### [Task instructions]
Please write out the entire listing below exactly, excluding its pictures.

### [Given data]
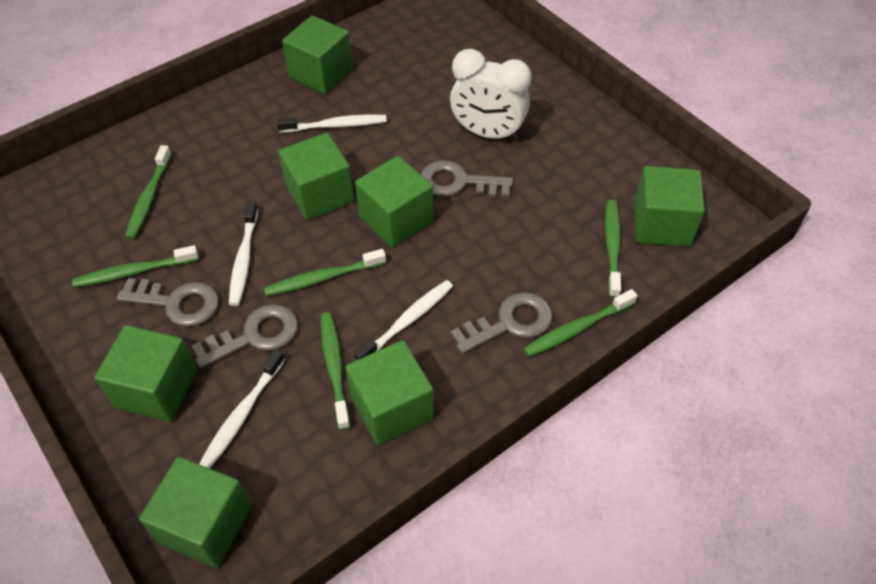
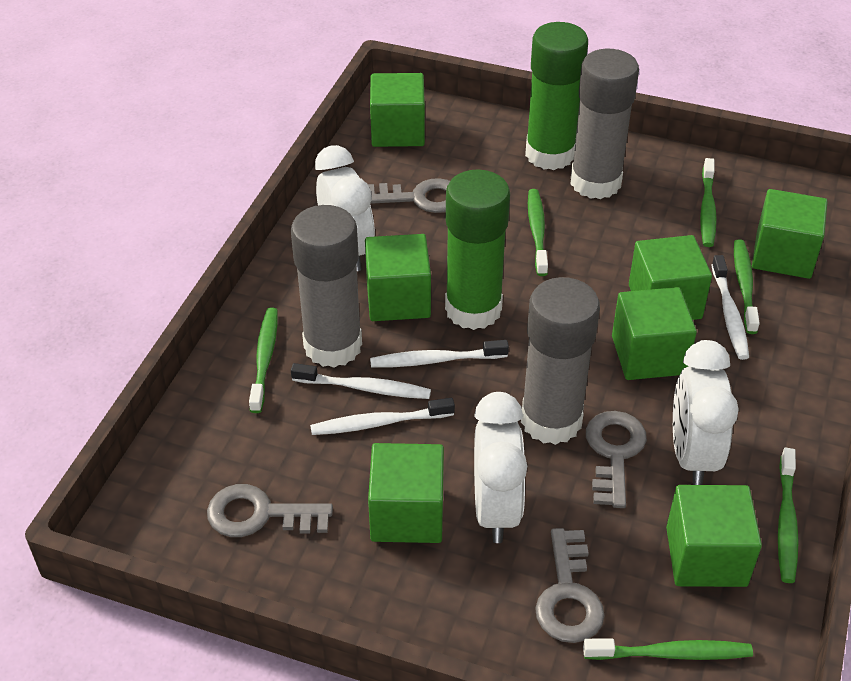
green glue stick: 0 -> 2
grey glue stick: 0 -> 3
white clock: 1 -> 3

### [Reply to the exercise]
green glue stick: 0 -> 2
grey glue stick: 0 -> 3
white clock: 1 -> 3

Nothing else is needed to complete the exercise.